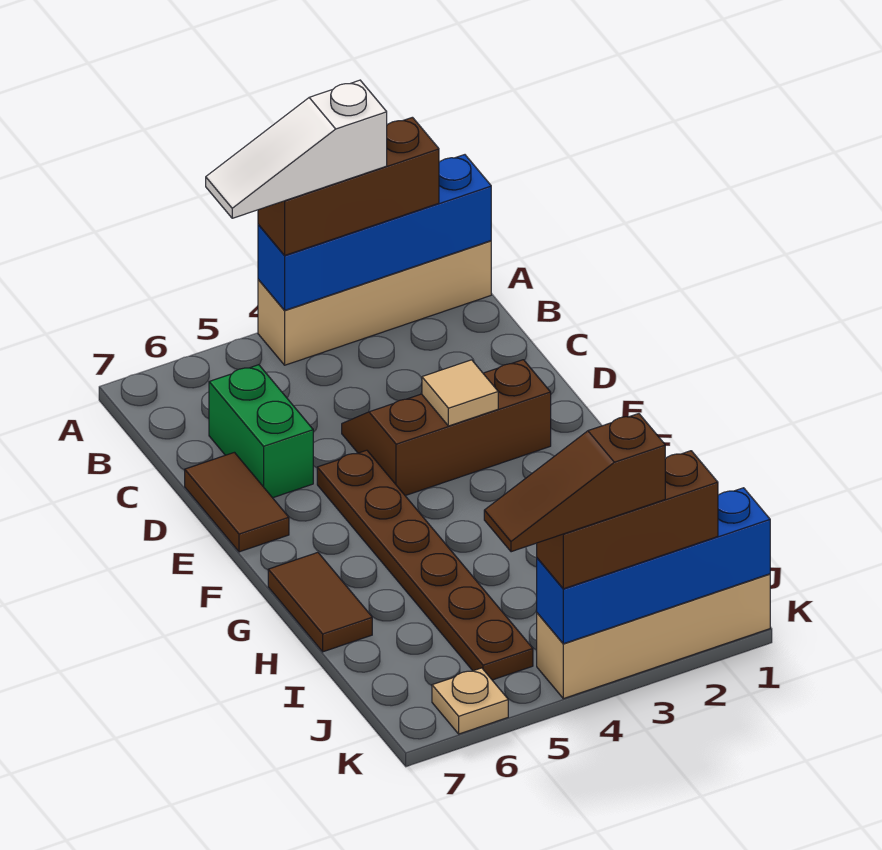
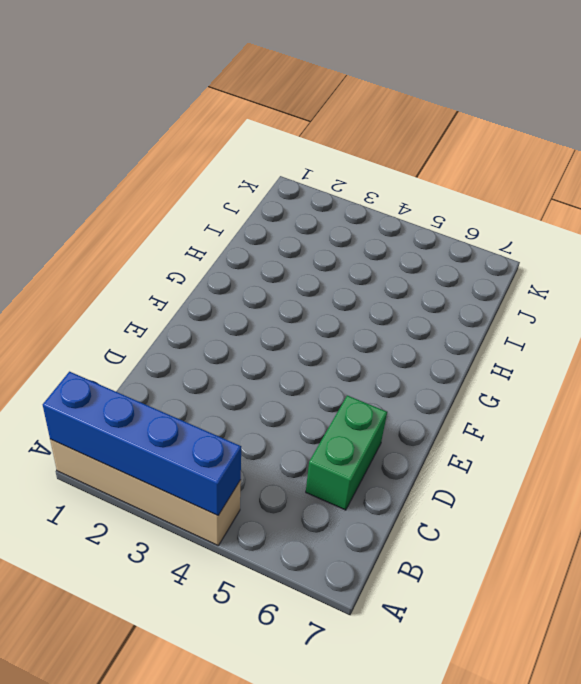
none -> brown 2x3 slope [342,360,551,496]
none -> brown 1x2 tile [185,452,289,552]
none -> brown 1x6 plate [317,450,533,680]

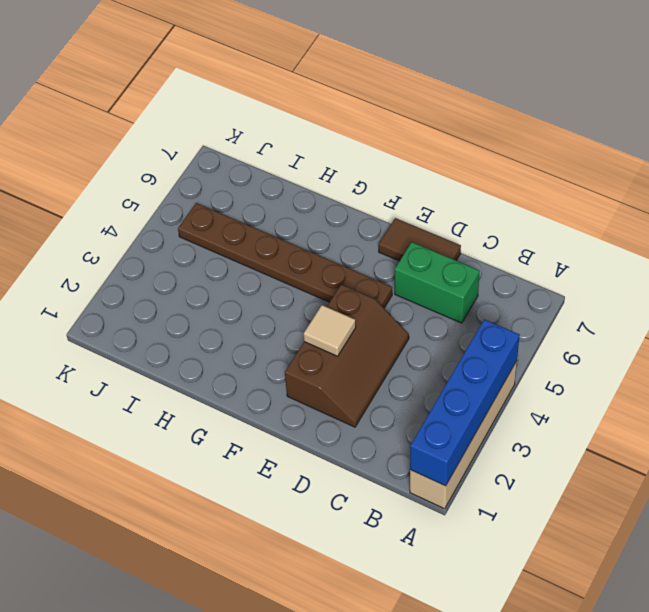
none -> brown 1x2 tile [268,552,372,652]
none -> tan 1x4 brick [537,574,770,699]
none -> tan 1x1 plate [432,668,508,734]

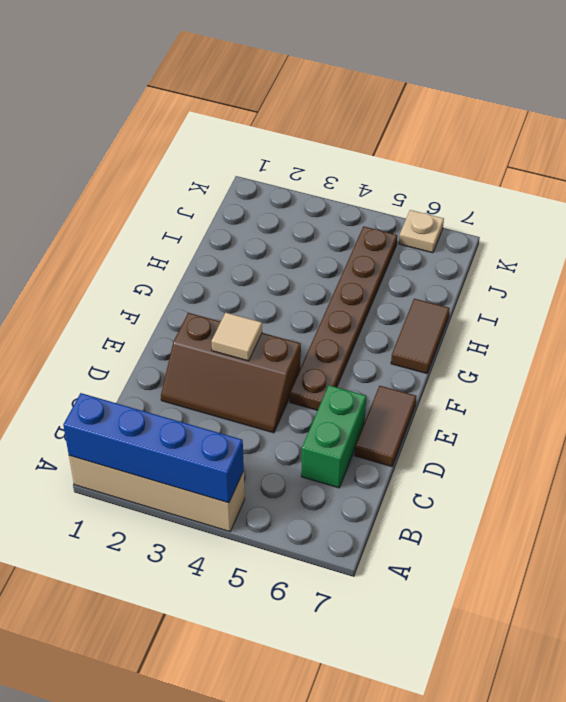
none -> tan 1x4 brick [537,574,770,699]
none -> blue 1x4 brick [537,488,770,644]
none -> brown 1x3 brick [258,117,439,256]

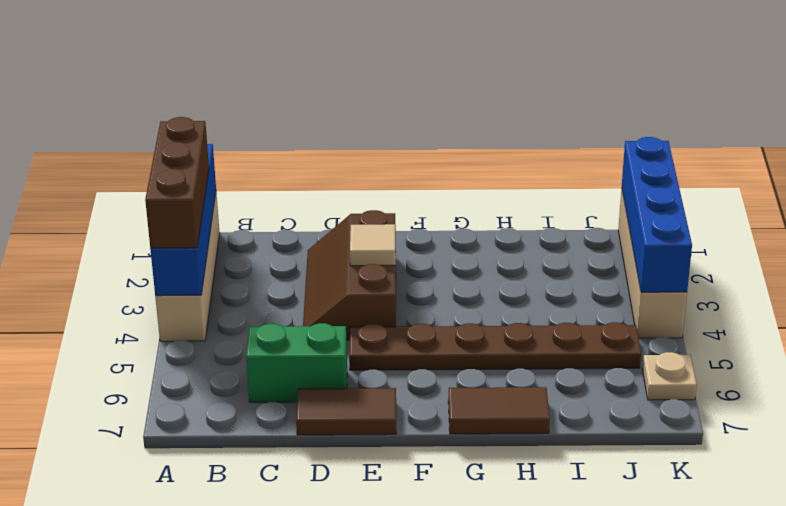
none -> brown 1x3 brick [537,451,718,589]
none -> white 1x3 slope [206,80,387,218]
none -> brown 1x3 slope [484,414,665,552]

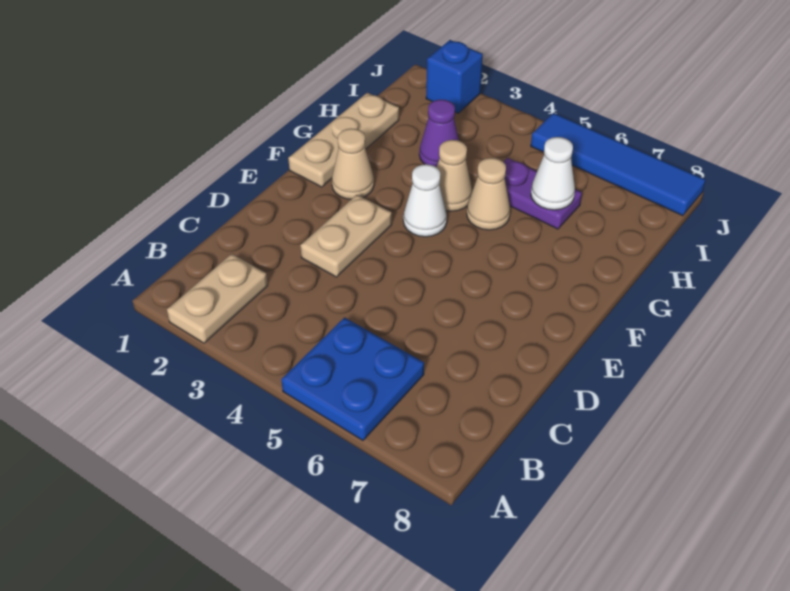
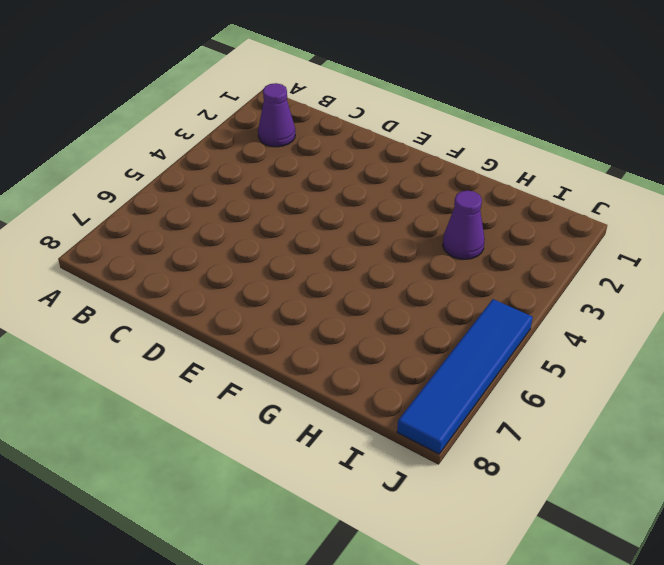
purple 1x1 cone [258,83,295,147] -> tan 1x2 plate [167,254,268,343]
none -> blue 2x2 plate [281,318,424,441]
none -> tan 1x2 plate [300,195,392,277]
none -> tan 1x3 plate [288,93,399,187]

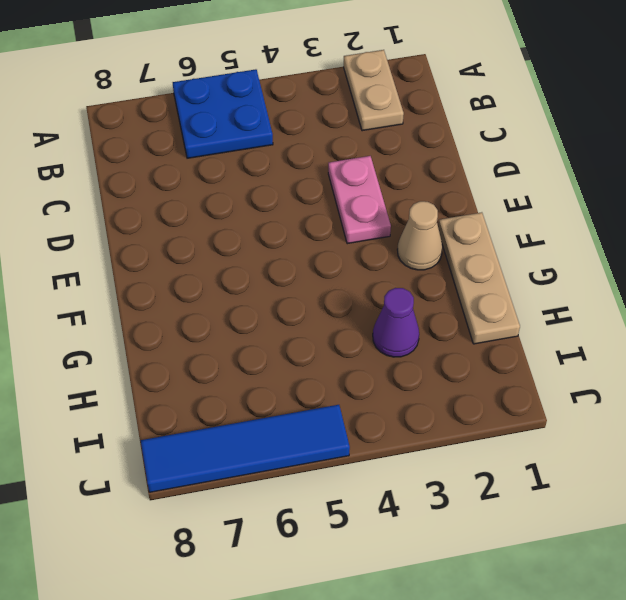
pink 1x2 plate [328,156,391,244] -> tan 1x2 plate [300,195,392,277]
none -> white 1x1 cone [403,164,447,237]
none -> tan 1x1 cone [437,140,473,211]
none -> tan 1x1 cone [467,158,510,230]

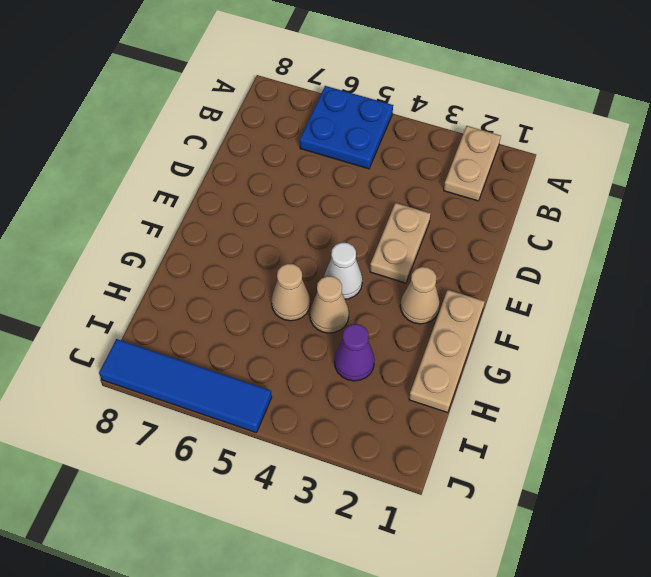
none -> purple 1x2 plate [504,158,582,229]
none -> blue 1x1 brick [426,40,483,113]
none -> white 1x1 cone [531,137,575,210]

- _What to produce_
Between and including the line above that contains "none -> brown 1x3 brick [258,117,439,256]" and the line that contains "none -> tan 1x3 plate [288,93,399,187]", restate every line word for word. Pictures stay out.

- _Task result_
none -> brown 1x3 brick [258,117,439,256]

none -> brown 1x3 brick [537,451,718,589]
none -> white 1x3 slope [206,80,387,218]
none -> brown 1x3 slope [484,414,665,552]

purple 1x1 cone [258,83,295,147] -> tan 1x2 plate [167,254,268,343]
none -> blue 2x2 plate [281,318,424,441]
none -> tan 1x2 plate [300,195,392,277]
none -> tan 1x3 plate [288,93,399,187]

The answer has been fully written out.